# AVAILABLE RECORDS
+ + + + + + +

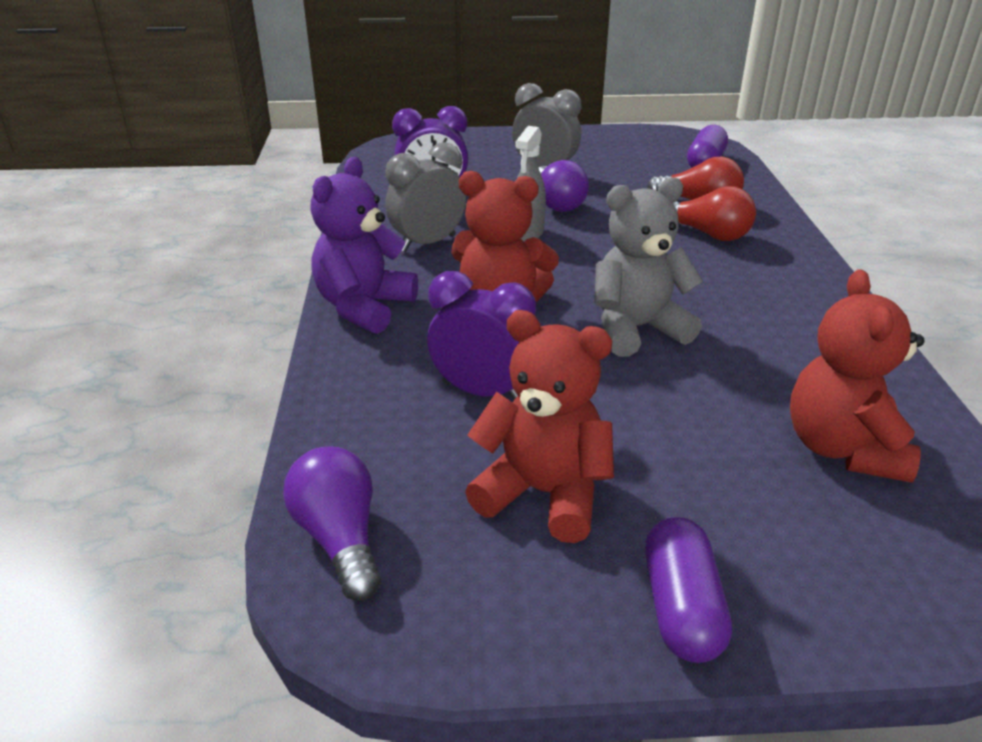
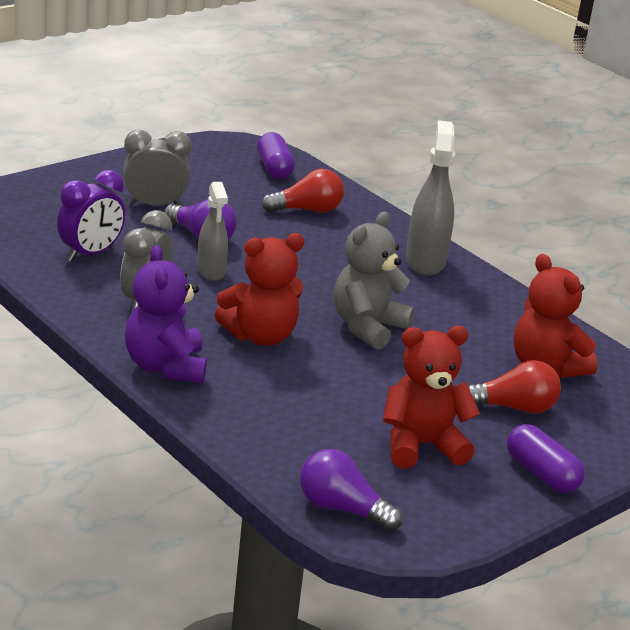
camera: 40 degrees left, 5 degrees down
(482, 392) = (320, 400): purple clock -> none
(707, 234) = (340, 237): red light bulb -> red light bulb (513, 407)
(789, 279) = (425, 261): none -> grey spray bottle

+ + + + + + +

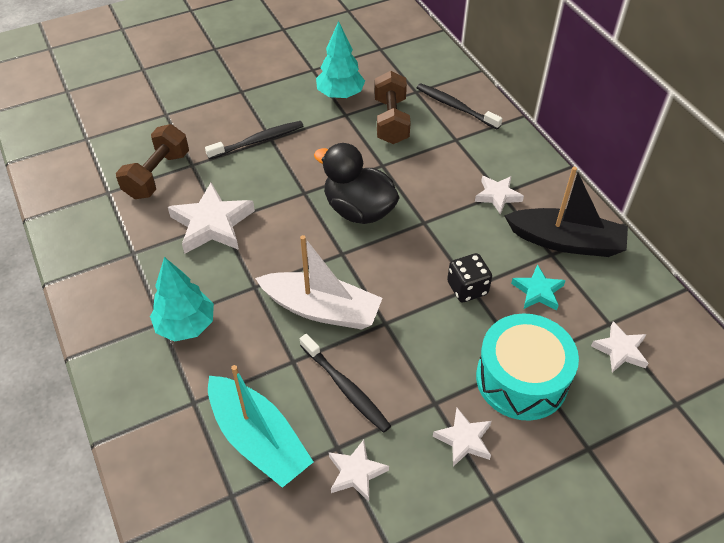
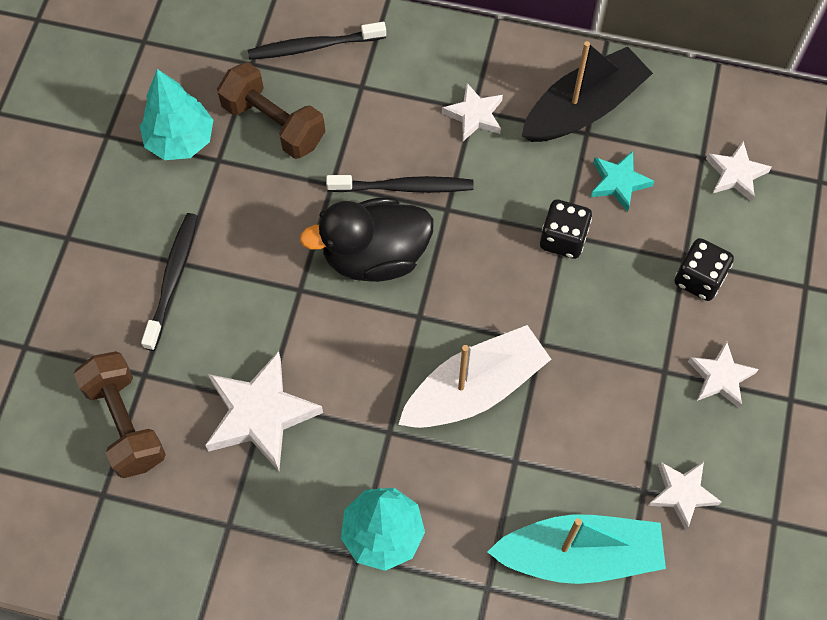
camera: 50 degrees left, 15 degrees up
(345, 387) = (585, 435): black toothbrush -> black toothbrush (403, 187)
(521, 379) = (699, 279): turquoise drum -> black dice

+ + + + + + +

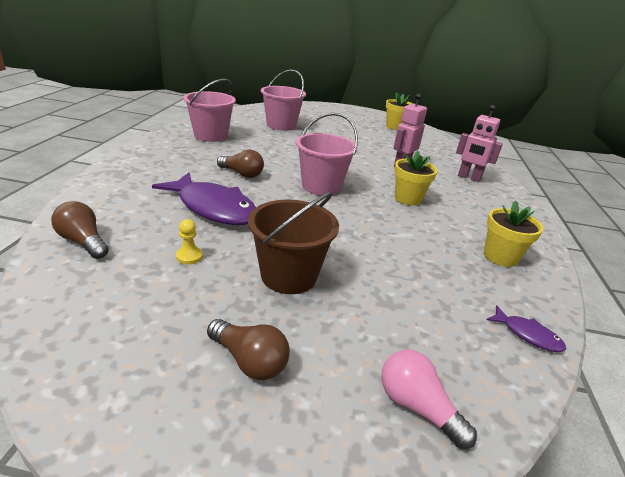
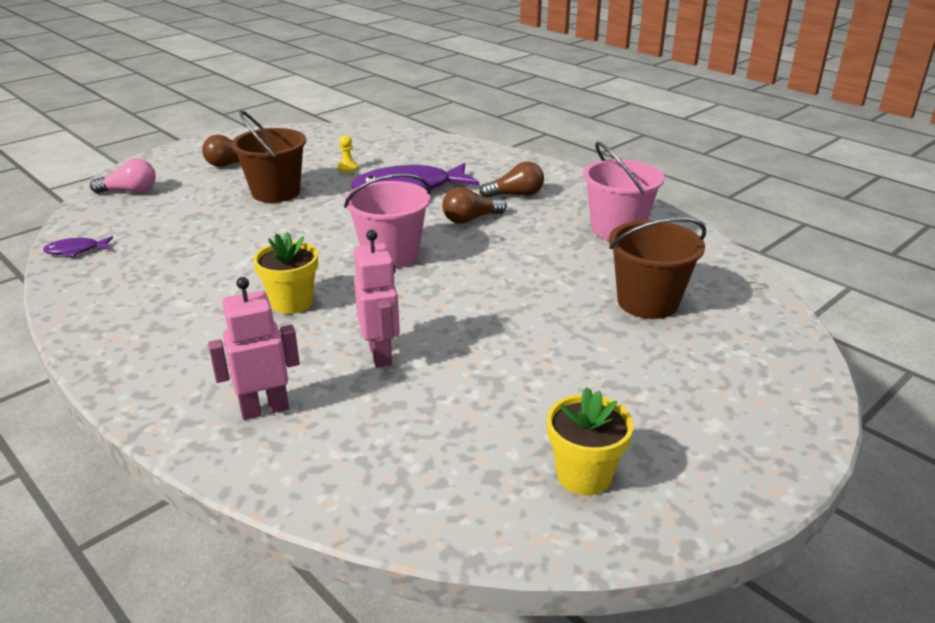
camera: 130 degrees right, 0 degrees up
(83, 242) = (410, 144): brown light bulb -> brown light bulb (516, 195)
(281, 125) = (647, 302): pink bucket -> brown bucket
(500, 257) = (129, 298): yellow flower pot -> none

+ + + + + + +

# EXERCISE
All lines in the records above with "none" need to be found and copied.

# EXERCISE RESPONSE
(482, 392) = (320, 400): purple clock -> none
(789, 279) = (425, 261): none -> grey spray bottle
(500, 257) = (129, 298): yellow flower pot -> none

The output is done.